» WHAT IS EXPECTED
Copy the lines below as they are; omit the images they contain.

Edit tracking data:
◆ ◆ ◆ ◆ ◆

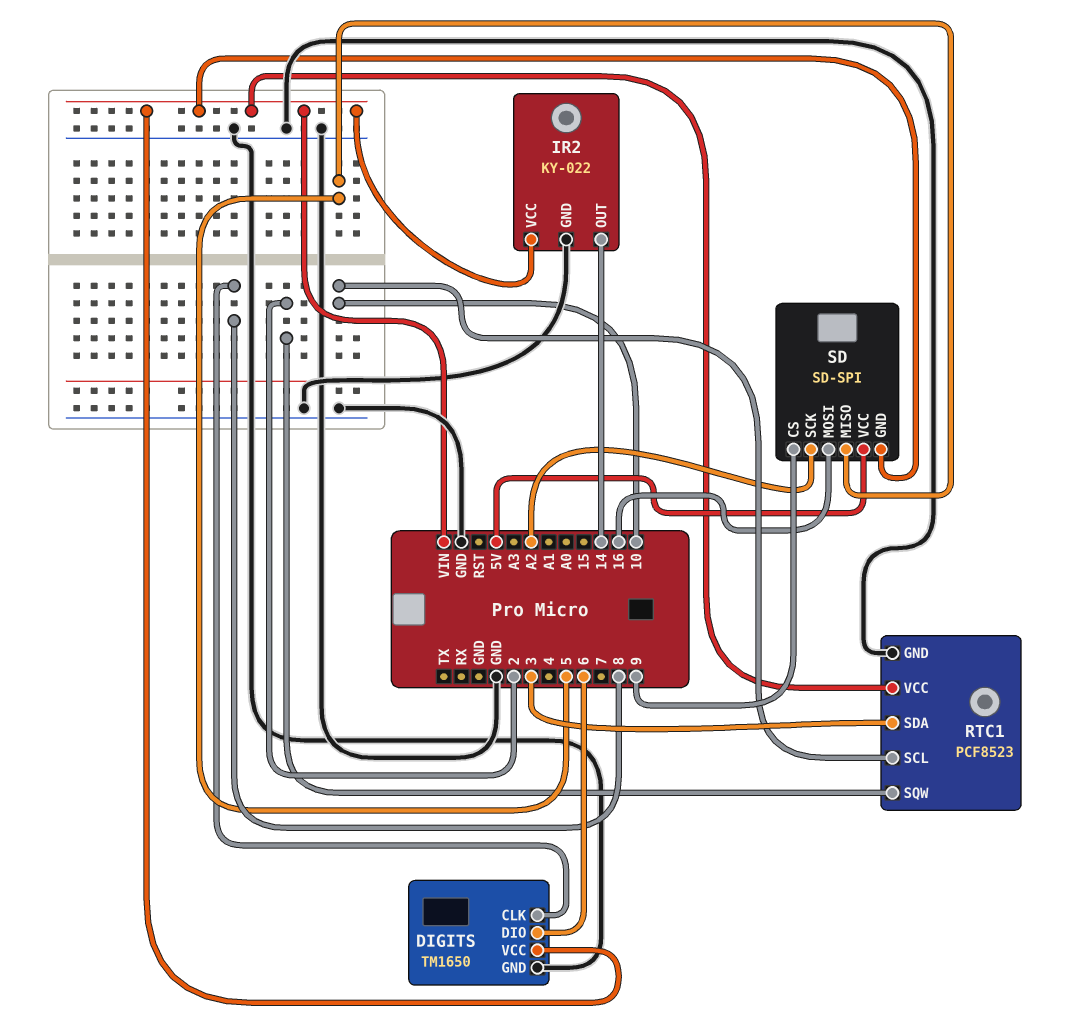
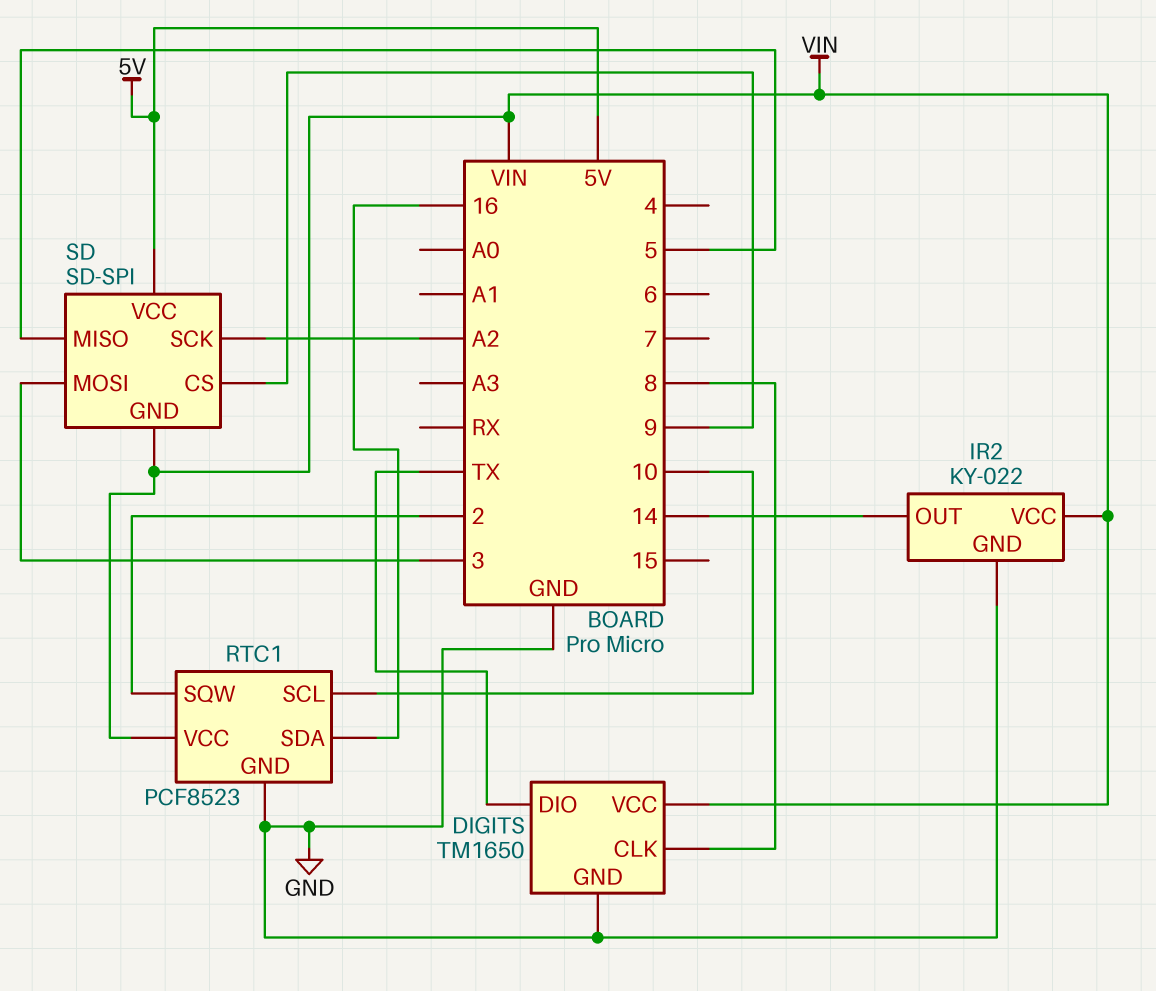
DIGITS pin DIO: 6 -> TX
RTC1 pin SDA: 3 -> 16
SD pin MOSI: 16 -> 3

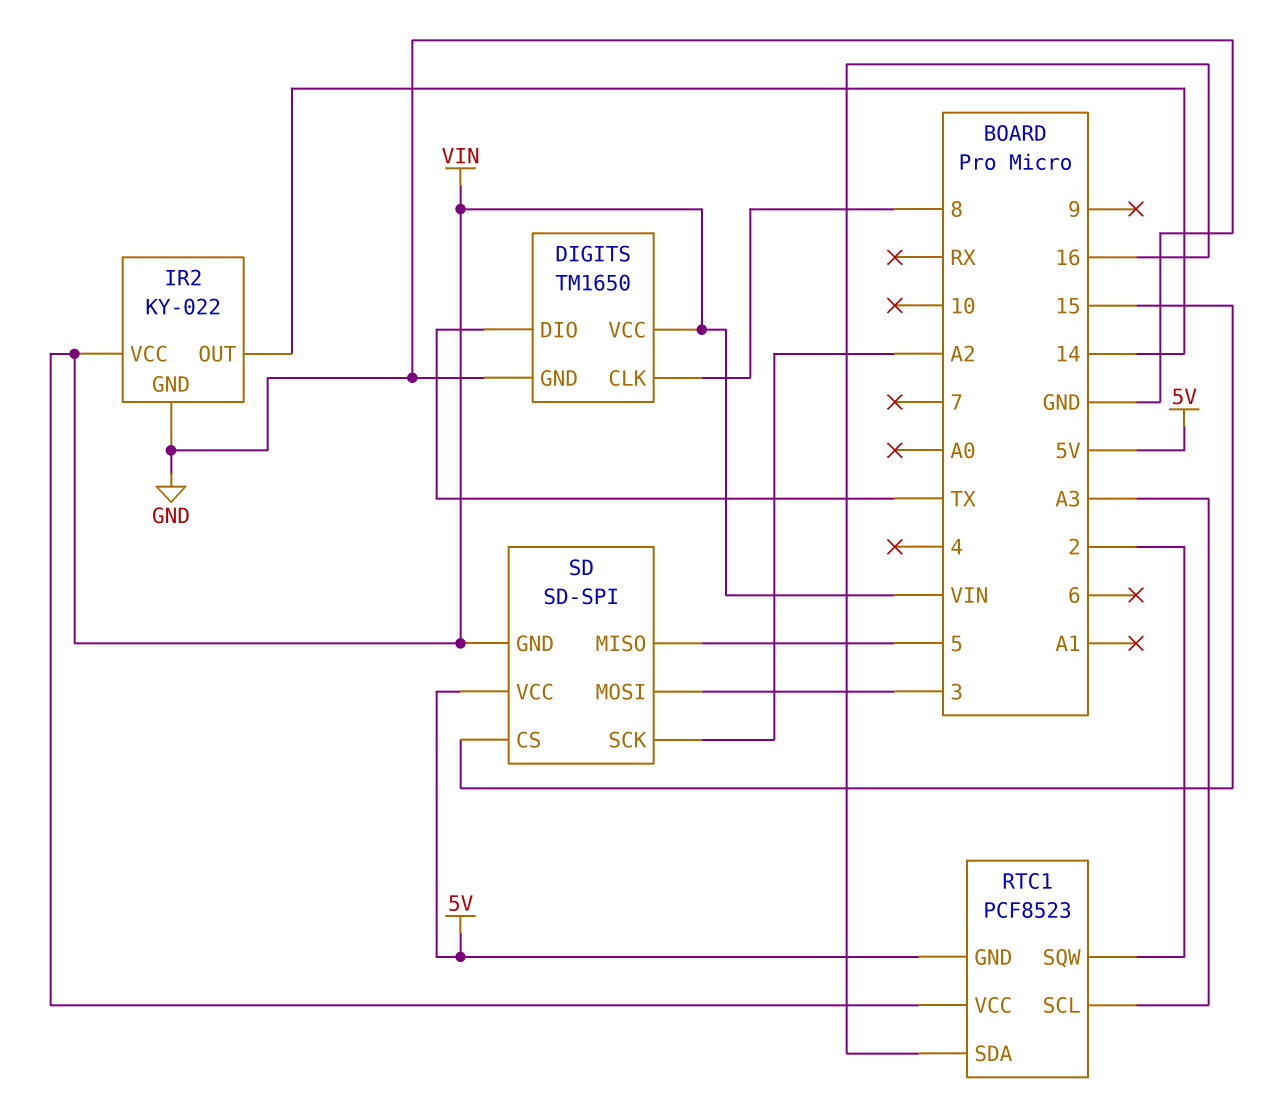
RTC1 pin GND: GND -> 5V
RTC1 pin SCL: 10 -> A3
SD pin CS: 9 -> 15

◆ ◆ ◆ ◆ ◆

» OUTPUT
DIGITS pin DIO: 6 -> TX
RTC1 pin SDA: 3 -> 16
SD pin MOSI: 16 -> 3

RTC1 pin GND: GND -> 5V
RTC1 pin SCL: 10 -> A3
SD pin CS: 9 -> 15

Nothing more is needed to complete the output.